[Opening DATA RECORDS section]

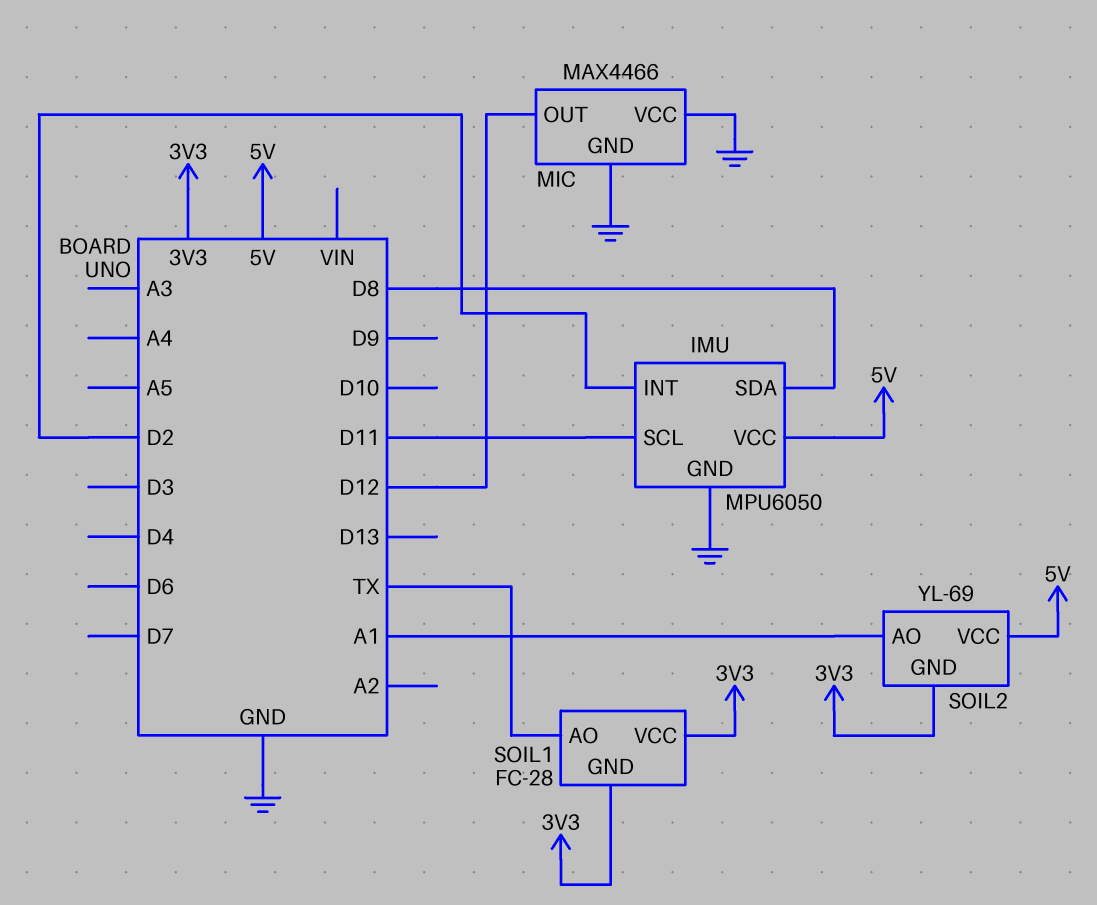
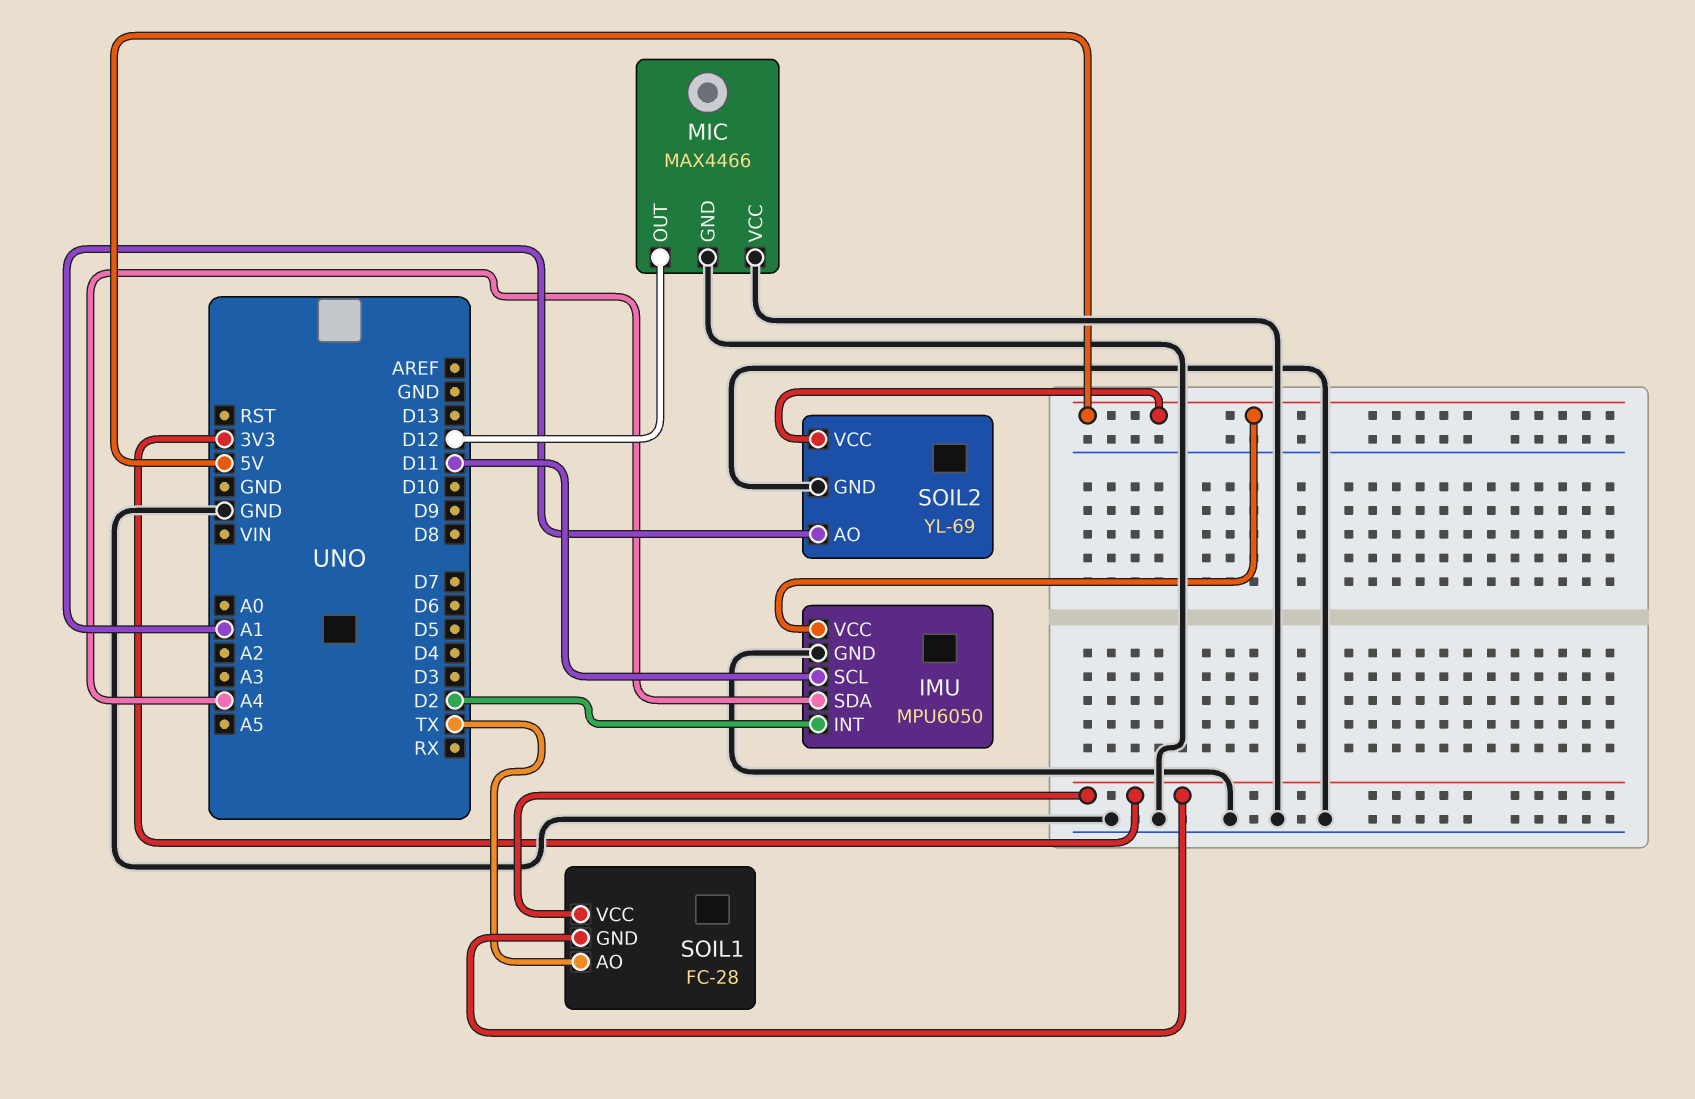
IMU pin SDA: D8 -> A4
SOIL2 pin GND: 3V3 -> GND

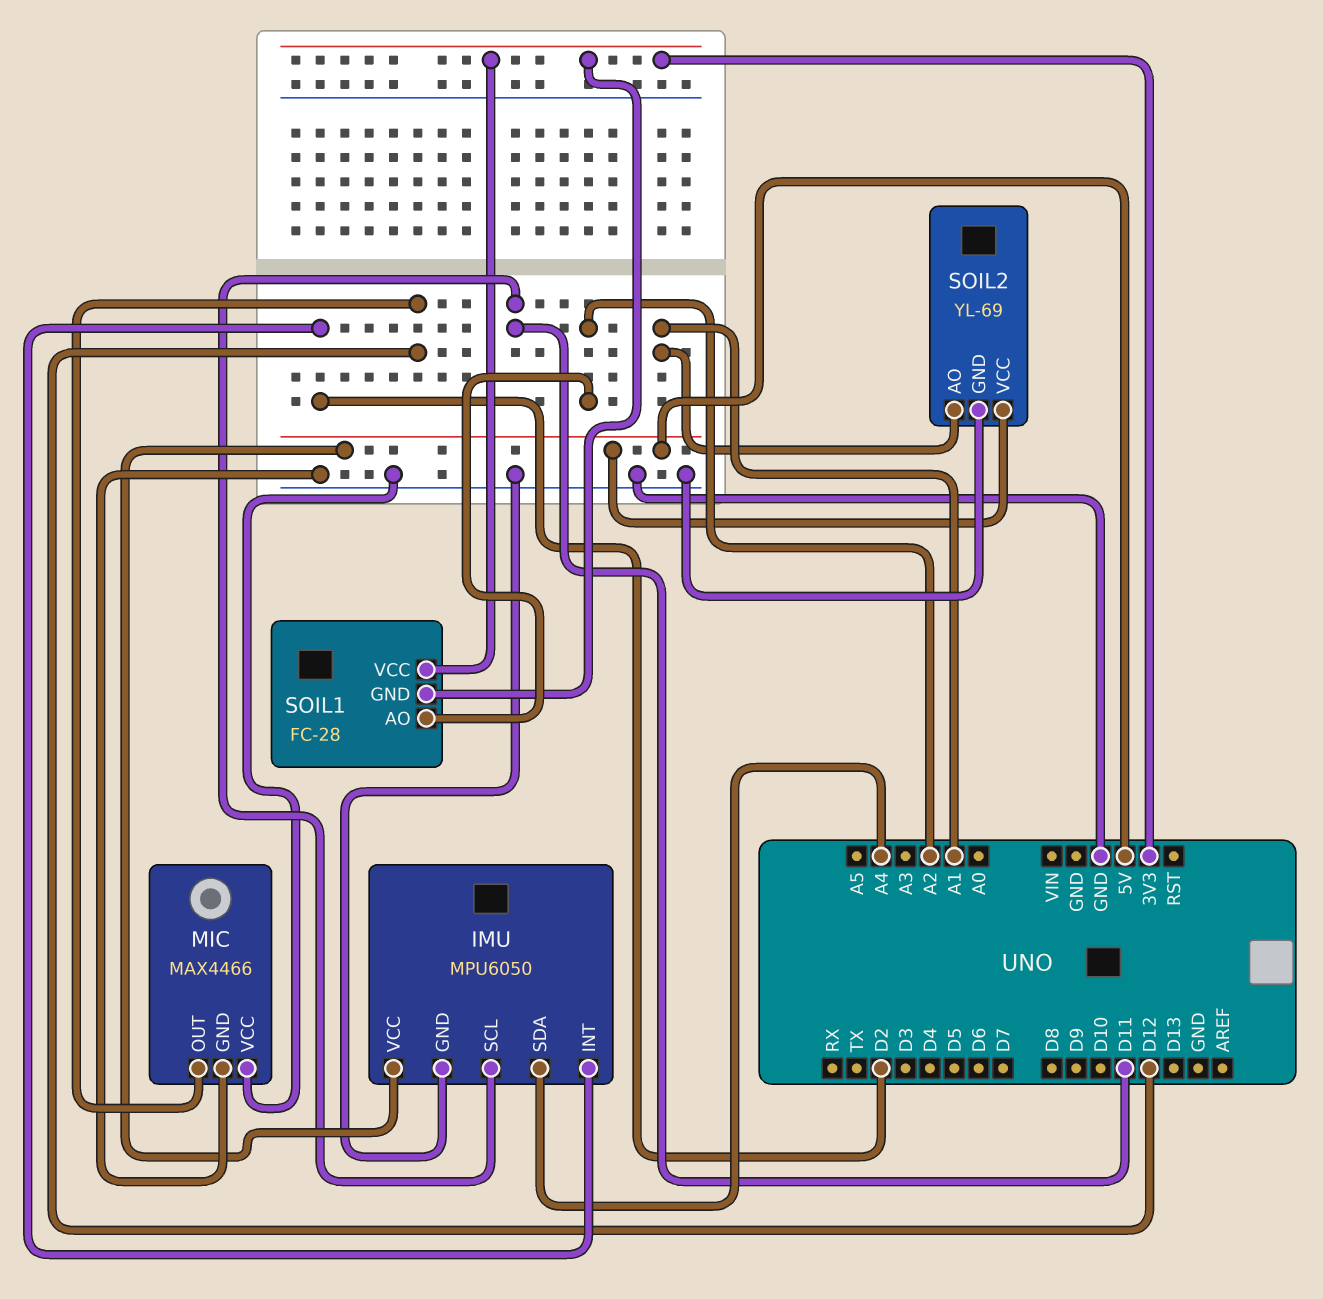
SOIL1 pin AO: TX -> A2

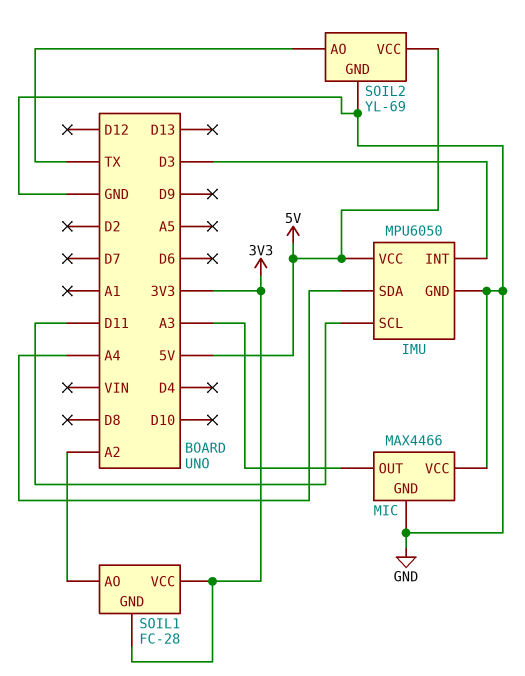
IMU pin INT: D2 -> D3
MIC pin OUT: D12 -> A3
SOIL2 pin AO: A1 -> TX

[Closing DATA RECORDS section]

▶ TO DO: Print the data exactly as written, dropping any images it holds.

▶ SOLUTION FOR THIS PROBLEM:
IMU pin SDA: D8 -> A4
SOIL2 pin GND: 3V3 -> GND

SOIL1 pin AO: TX -> A2

IMU pin INT: D2 -> D3
MIC pin OUT: D12 -> A3
SOIL2 pin AO: A1 -> TX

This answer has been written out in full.